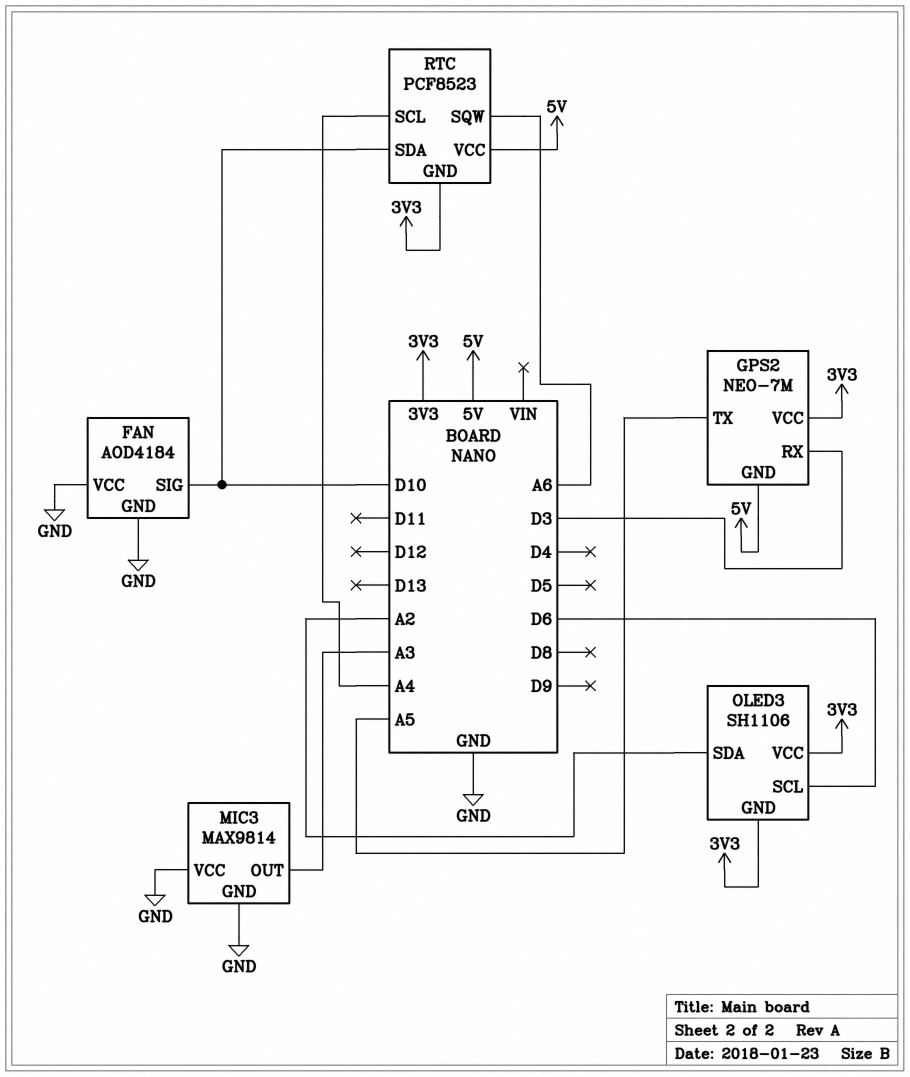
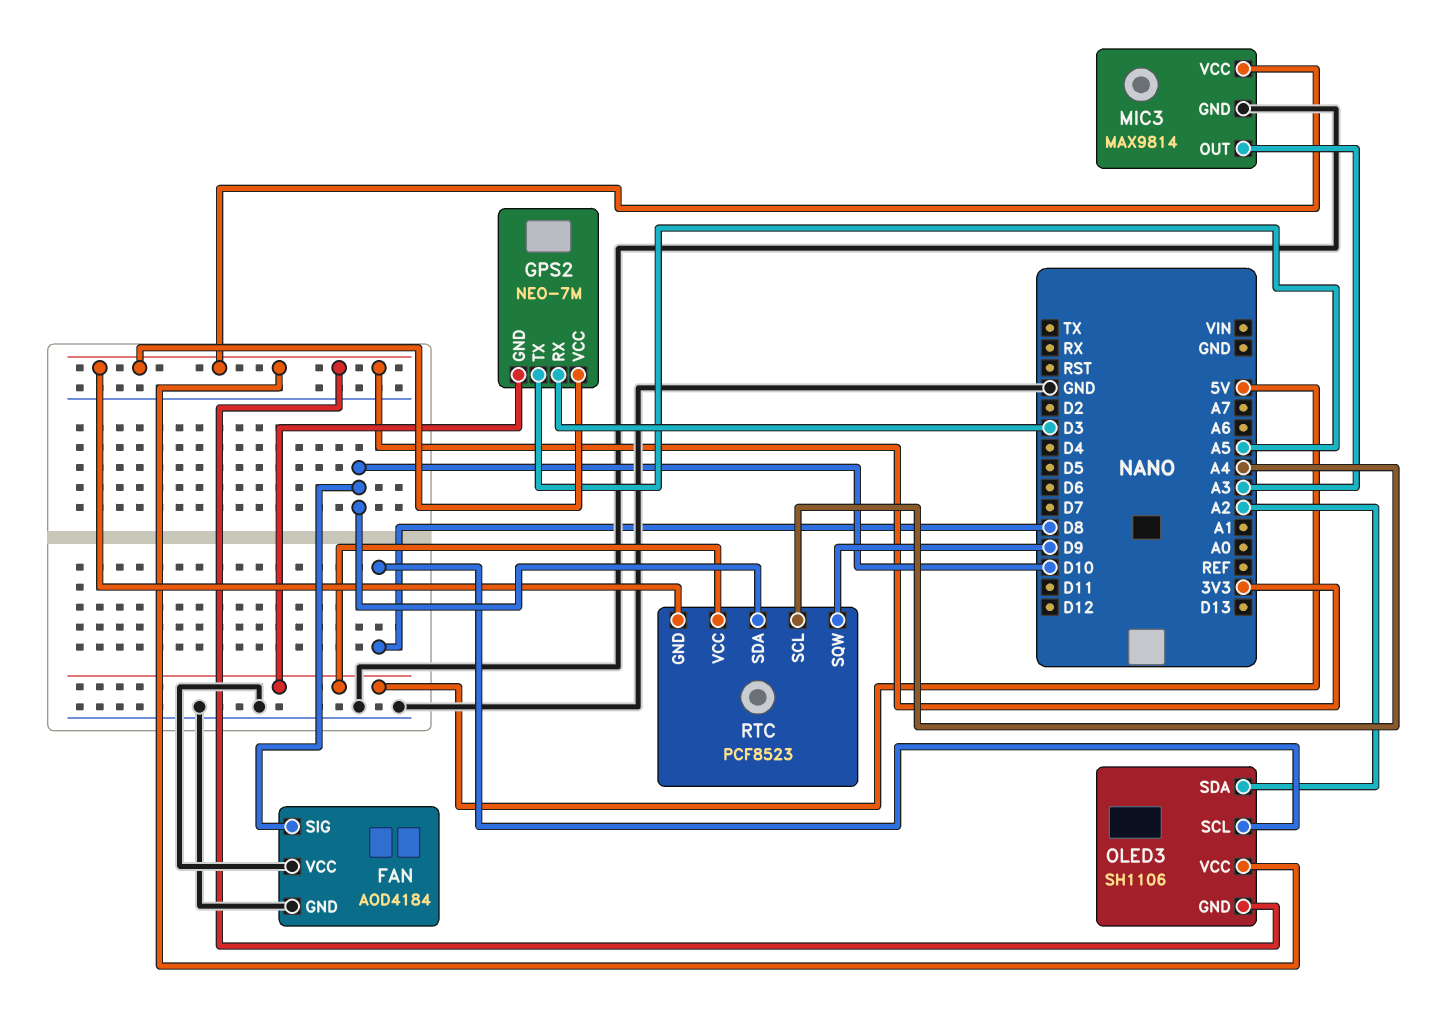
MIC3 pin VCC: GND -> 3V3
OLED3 pin SCL: D6 -> D8
RTC pin SQW: A6 -> D9

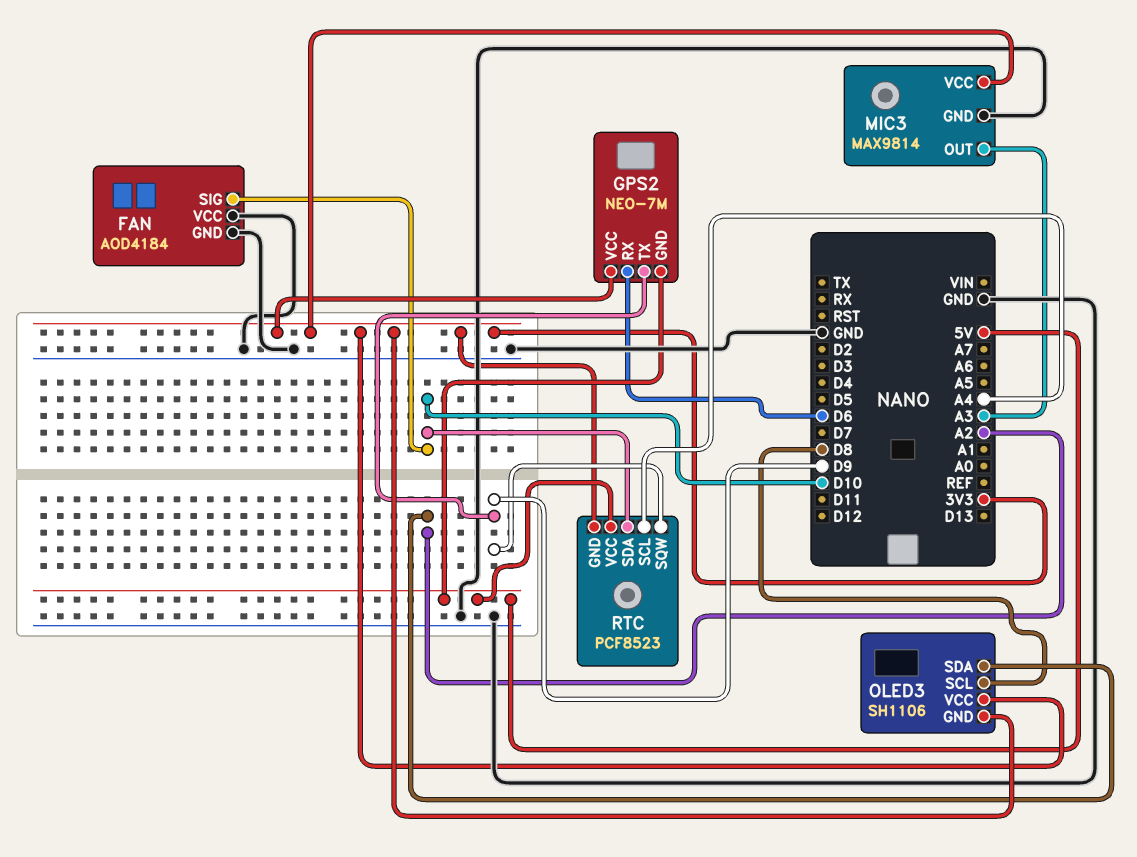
GPS2 pin RX: D3 -> D6
GPS2 pin TX: A5 -> D9

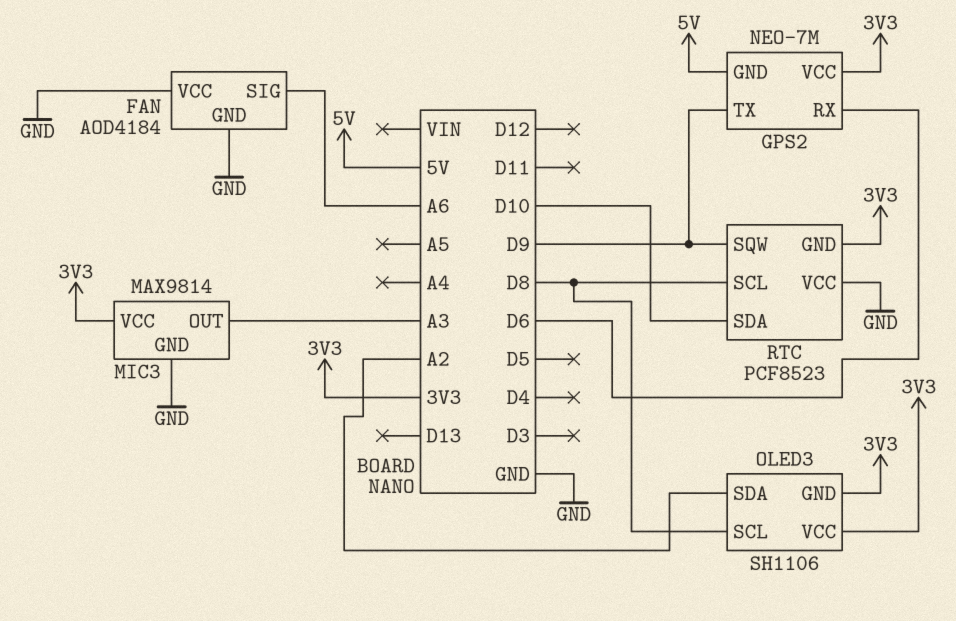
FAN pin SIG: D10 -> A6
RTC pin SCL: A4 -> D8
RTC pin VCC: 5V -> GND

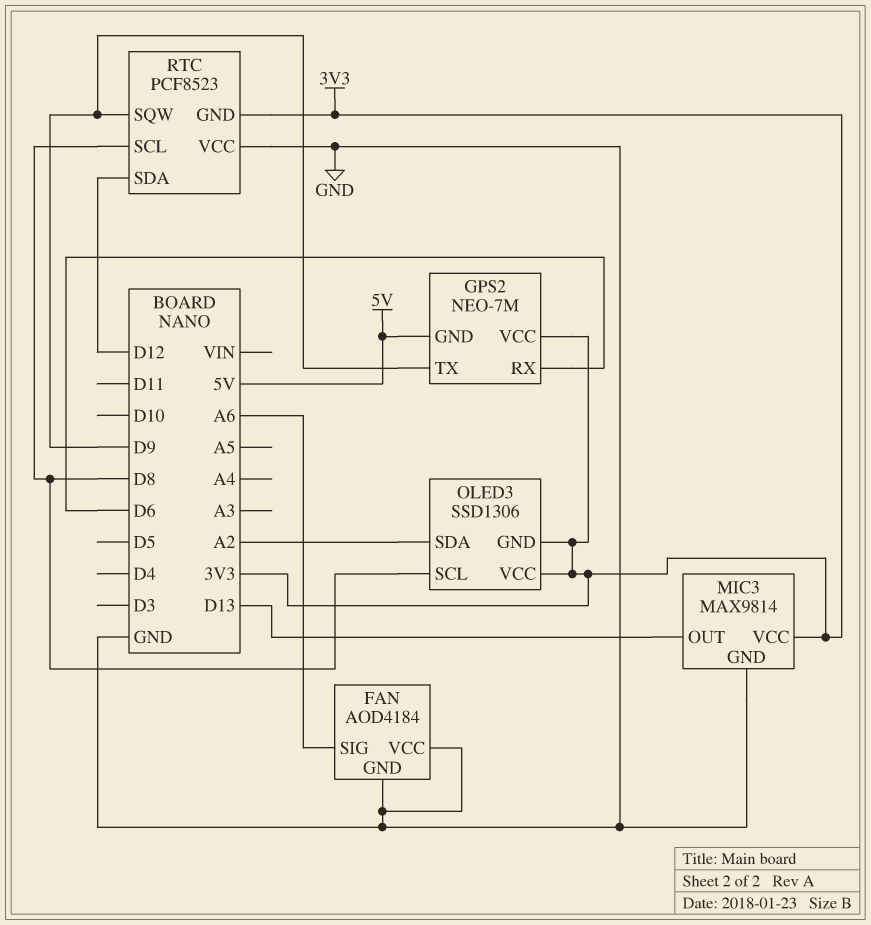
MIC3 pin OUT: A3 -> D13
OLED3: SH1106 -> SSD1306
RTC pin SDA: D10 -> D12

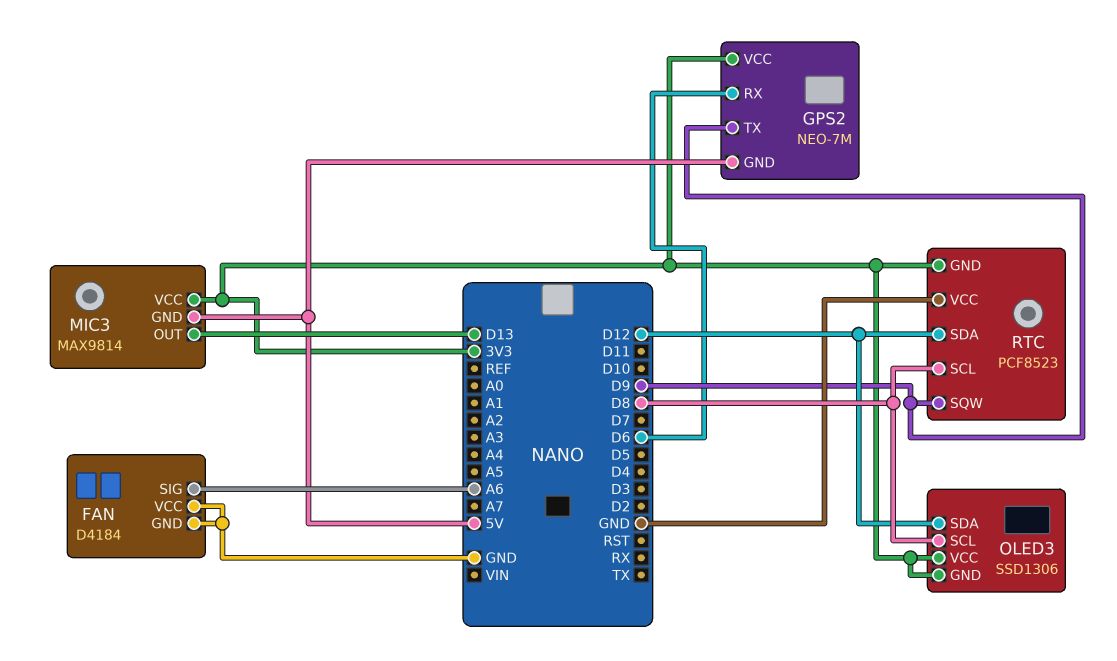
FAN: AOD4184 -> D4184
MIC3 pin GND: GND -> 5V
OLED3 pin SDA: A2 -> D12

☆ ☆ ☆ ☆ ☆ ☆ ☆

PROMPT → An exact transcription of the data above is needed, without the pictures.

EXERCISE RESULT →
MIC3 pin VCC: GND -> 3V3
OLED3 pin SCL: D6 -> D8
RTC pin SQW: A6 -> D9

GPS2 pin RX: D3 -> D6
GPS2 pin TX: A5 -> D9

FAN pin SIG: D10 -> A6
RTC pin SCL: A4 -> D8
RTC pin VCC: 5V -> GND

MIC3 pin OUT: A3 -> D13
OLED3: SH1106 -> SSD1306
RTC pin SDA: D10 -> D12

FAN: AOD4184 -> D4184
MIC3 pin GND: GND -> 5V
OLED3 pin SDA: A2 -> D12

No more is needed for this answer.